Problem: Give the listing back in full, exactly as written, with the pictures removed.
══ Data for review
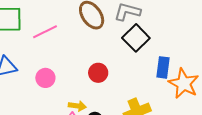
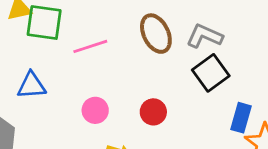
pink circle: (45, 78) -> (95, 110), moved

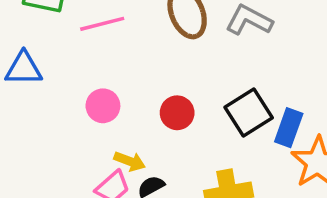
black square: (211, 73) -> (249, 112), moved

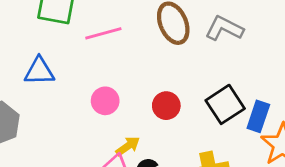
yellow arrow: (130, 161) -> (128, 146), turned -55

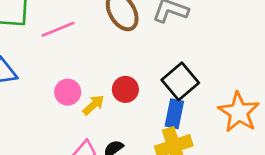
blue rectangle: (258, 116) -> (174, 114), moved
yellow arrow: (128, 146) -> (94, 105), moved

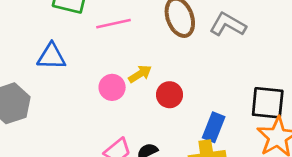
black square: (180, 81) -> (268, 103), moved, turned 36
yellow arrow: (94, 105) -> (140, 74), moved

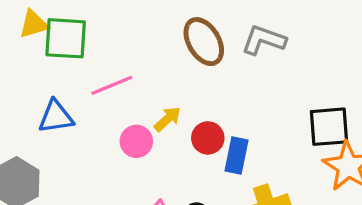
pink line: (114, 24) -> (112, 85), moved
blue rectangle: (214, 127) -> (237, 156), moved

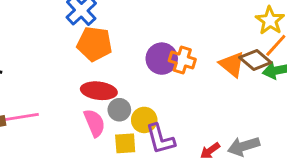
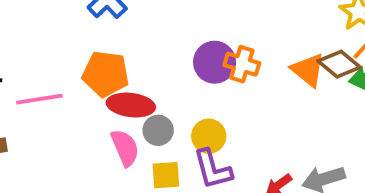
orange pentagon: (94, 44) -> (106, 74), moved
pink line: (21, 117) -> (39, 99), moved
yellow circle: (144, 120) -> (209, 136), moved

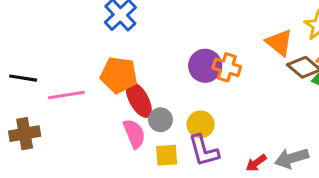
orange triangle: (308, 70) -> (279, 43), moved
red ellipse: (131, 105) -> (139, 100), turned 54

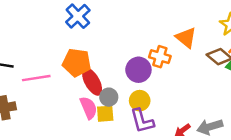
orange triangle: (279, 43) -> (186, 38), moved
purple circle: (205, 66) -> (138, 70), moved
yellow square: (167, 155) -> (105, 114), moved

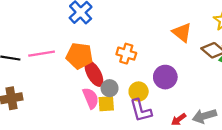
orange cross: (160, 57) -> (126, 54), moved
purple circle: (138, 70) -> (165, 77), moved
pink line: (36, 78) -> (42, 54), moved

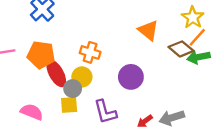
yellow circle: (139, 92) -> (82, 77), moved
pink semicircle: (91, 98) -> (32, 112), moved, turned -45

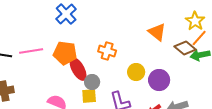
yellow circle: (82, 77) -> (136, 72), moved
purple circle: (131, 77) -> (159, 80), moved

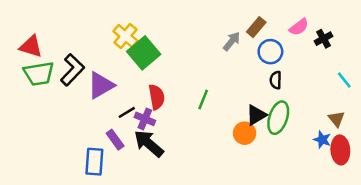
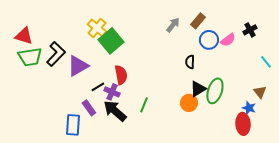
pink semicircle: (299, 27) -> (228, 40), moved
gray arrow: (232, 41) -> (173, 25), moved
black semicircle: (276, 80) -> (190, 62), moved
green line: (203, 100) -> (144, 105), moved
red ellipse: (340, 150) -> (243, 124), moved

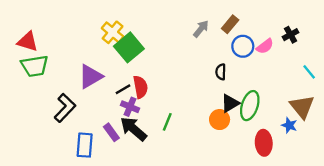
black L-shape: (56, 54) -> (65, 108), moved
black line: (98, 87) -> (123, 89), moved
brown triangle: (260, 92) -> (302, 107), size x1.6
purple rectangle: (89, 108) -> (111, 132), moved
red ellipse: (243, 124) -> (264, 143), moved

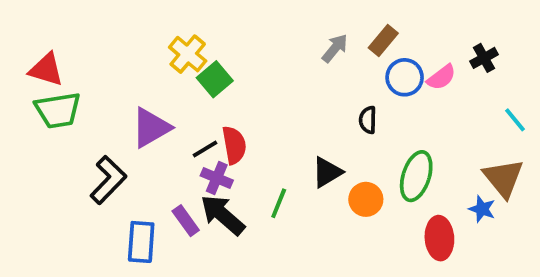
green square: (129, 47) -> (215, 79), size x0.7
black triangle: (230, 103) -> (327, 172), moved

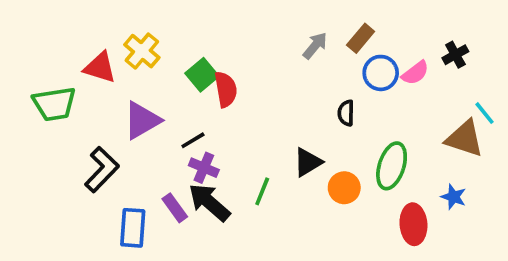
yellow cross: (188, 54) -> (142, 51), moved
red triangle: (46, 70) -> (100, 67), moved
red semicircle: (234, 145) -> (226, 89), moved
brown triangle: (503, 178) -> (464, 139), moved, turned -33

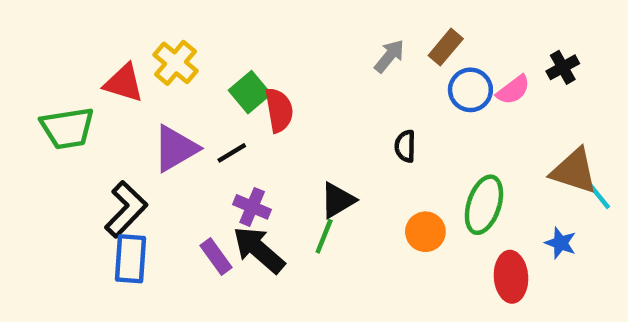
black semicircle: (346, 113) -> (405, 146), moved
cyan line: (485, 113) -> (599, 196), moved
black line: (193, 140) -> (232, 153), moved
black triangle: (308, 162) -> (338, 200), moved
blue rectangle: (133, 228) -> (130, 259), moved

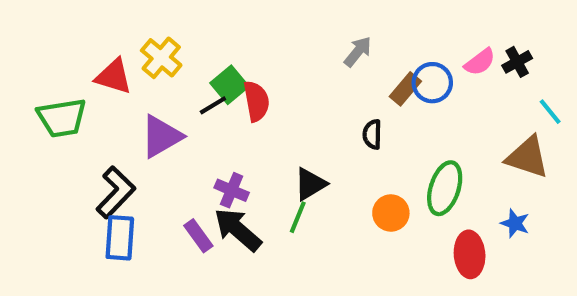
brown rectangle: (446, 47) -> (405, 89), moved
pink semicircle: (513, 90) -> (480, 62), moved
black line: (232, 153) -> (213, 105), moved
cyan line: (599, 196) -> (550, 112), moved

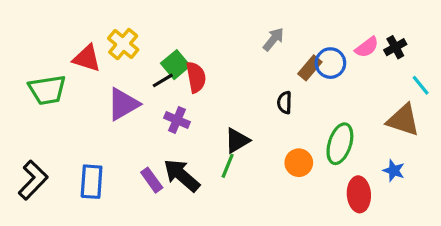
purple cross: (232, 190) -> (177, 120), moved
black L-shape: (116, 192) -> (33, 180), moved

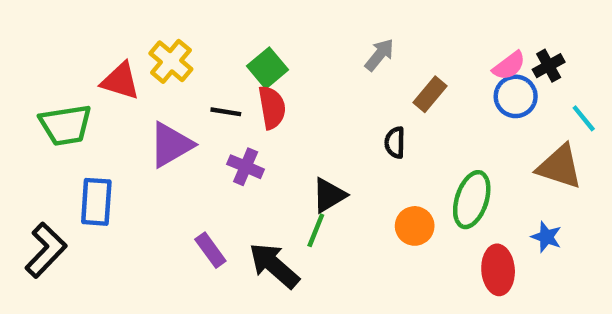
blue circle: (330, 63) -> (516, 96), moved
green square: (175, 65) -> (268, 68), moved
black line: (163, 80) -> (226, 112), turned 40
black arrow: (182, 175) -> (274, 265), moved
blue rectangle: (92, 182) -> (96, 202), moved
════
Answer space:
pink circle: (45, 78) -> (95, 110), moved

black square: (211, 73) -> (249, 112), moved

yellow arrow: (130, 161) -> (128, 146), turned -55

blue rectangle: (258, 116) -> (174, 114), moved
yellow arrow: (128, 146) -> (94, 105), moved

black square: (180, 81) -> (268, 103), moved, turned 36
yellow arrow: (94, 105) -> (140, 74), moved

pink line: (114, 24) -> (112, 85), moved
blue rectangle: (214, 127) -> (237, 156), moved

orange pentagon: (94, 44) -> (106, 74), moved
pink line: (21, 117) -> (39, 99), moved
yellow circle: (144, 120) -> (209, 136), moved

orange triangle: (308, 70) -> (279, 43), moved
red ellipse: (131, 105) -> (139, 100), turned 54

orange triangle: (279, 43) -> (186, 38), moved
purple circle: (205, 66) -> (138, 70), moved
yellow square: (167, 155) -> (105, 114), moved

orange cross: (160, 57) -> (126, 54), moved
purple circle: (138, 70) -> (165, 77), moved
pink line: (36, 78) -> (42, 54), moved

yellow circle: (139, 92) -> (82, 77), moved
pink semicircle: (91, 98) -> (32, 112), moved, turned -45

yellow circle: (82, 77) -> (136, 72), moved
purple circle: (131, 77) -> (159, 80), moved

pink semicircle: (299, 27) -> (228, 40), moved
gray arrow: (232, 41) -> (173, 25), moved
black semicircle: (276, 80) -> (190, 62), moved
green line: (203, 100) -> (144, 105), moved
red ellipse: (340, 150) -> (243, 124), moved

black L-shape: (56, 54) -> (65, 108), moved
black line: (98, 87) -> (123, 89), moved
brown triangle: (260, 92) -> (302, 107), size x1.6
purple rectangle: (89, 108) -> (111, 132), moved
red ellipse: (243, 124) -> (264, 143), moved

green square: (129, 47) -> (215, 79), size x0.7
black triangle: (230, 103) -> (327, 172), moved

yellow cross: (188, 54) -> (142, 51), moved
red triangle: (46, 70) -> (100, 67), moved
red semicircle: (234, 145) -> (226, 89), moved
brown triangle: (503, 178) -> (464, 139), moved, turned -33

black semicircle: (346, 113) -> (405, 146), moved
cyan line: (485, 113) -> (599, 196), moved
black line: (193, 140) -> (232, 153), moved
black triangle: (308, 162) -> (338, 200), moved
blue rectangle: (133, 228) -> (130, 259), moved

brown rectangle: (446, 47) -> (405, 89), moved
pink semicircle: (513, 90) -> (480, 62), moved
black line: (232, 153) -> (213, 105), moved
cyan line: (599, 196) -> (550, 112), moved

purple cross: (232, 190) -> (177, 120), moved
black L-shape: (116, 192) -> (33, 180), moved

blue circle: (330, 63) -> (516, 96), moved
green square: (175, 65) -> (268, 68), moved
black line: (163, 80) -> (226, 112), turned 40
black arrow: (182, 175) -> (274, 265), moved
blue rectangle: (92, 182) -> (96, 202), moved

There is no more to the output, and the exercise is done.